**Data extracts**
··········

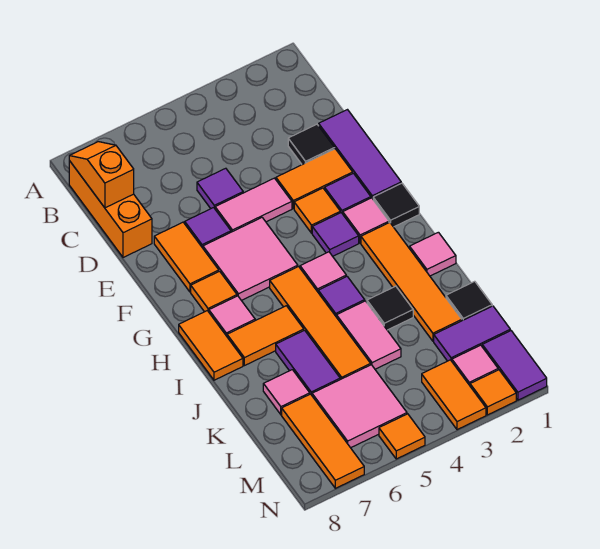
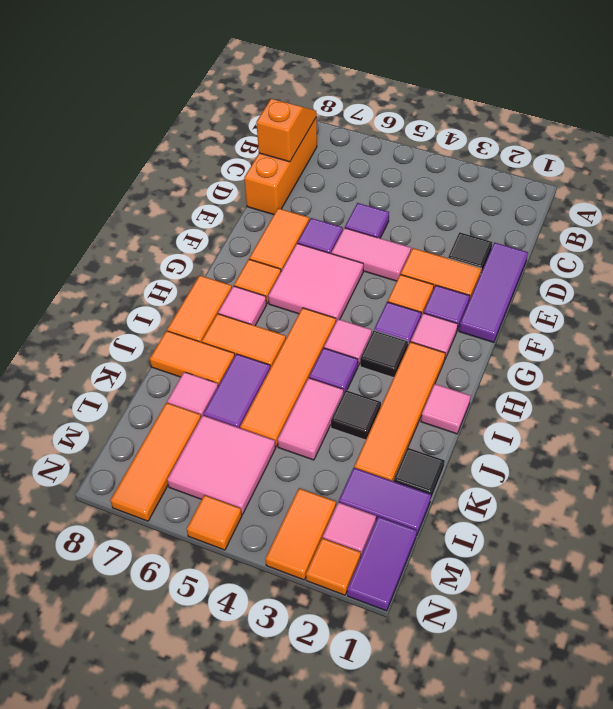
black tile G1 level 1 -> black tile H3 level 1
none -> orange tile J7:J8 level 1

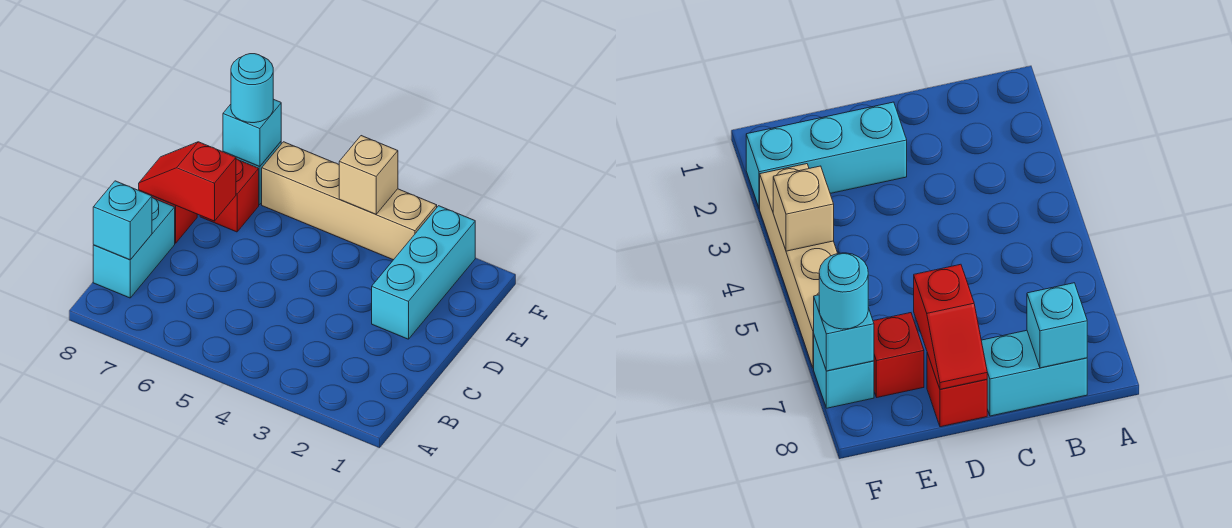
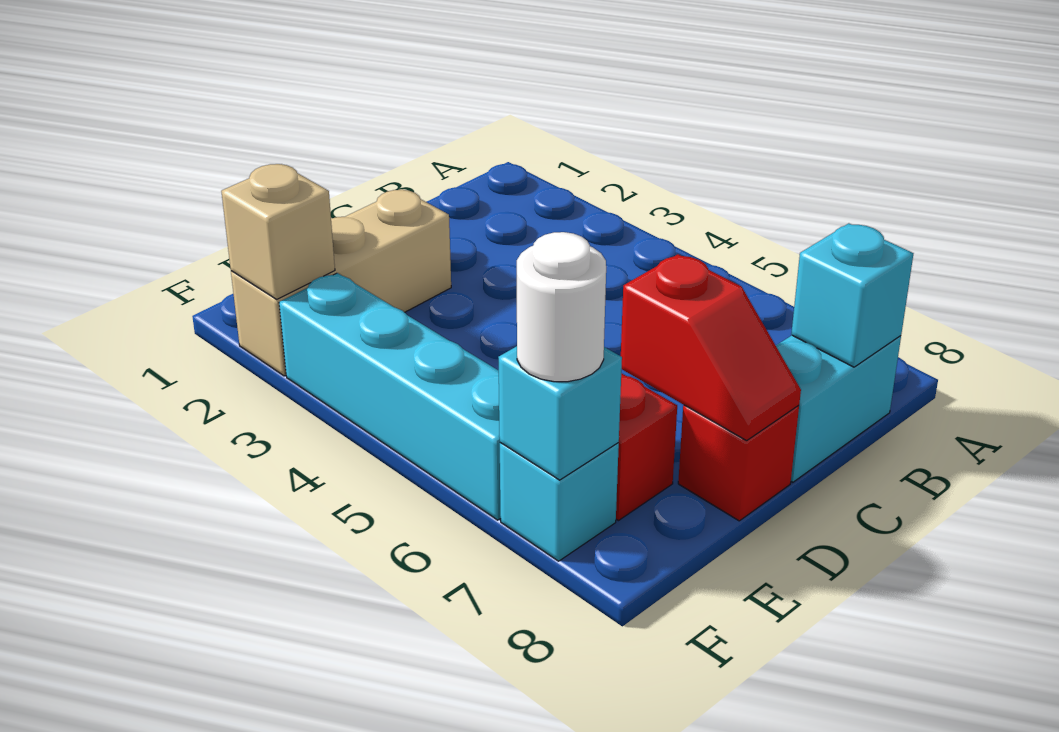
cyan brick D2:F2 level 1 -> tan brick D2:F2 level 1
tan brick F3:F6 level 1 -> cyan brick F3:F6 level 1
tan brick F4 level 2 -> tan brick F2 level 2
cyan round brick F7 level 3 -> white round brick F7 level 3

··········

**Assigned task**
In which lines of the records does the word "brick" appear? Copy each of them.

**Solution to this task**
cyan brick D2:F2 level 1 -> tan brick D2:F2 level 1
tan brick F3:F6 level 1 -> cyan brick F3:F6 level 1
tan brick F4 level 2 -> tan brick F2 level 2
cyan round brick F7 level 3 -> white round brick F7 level 3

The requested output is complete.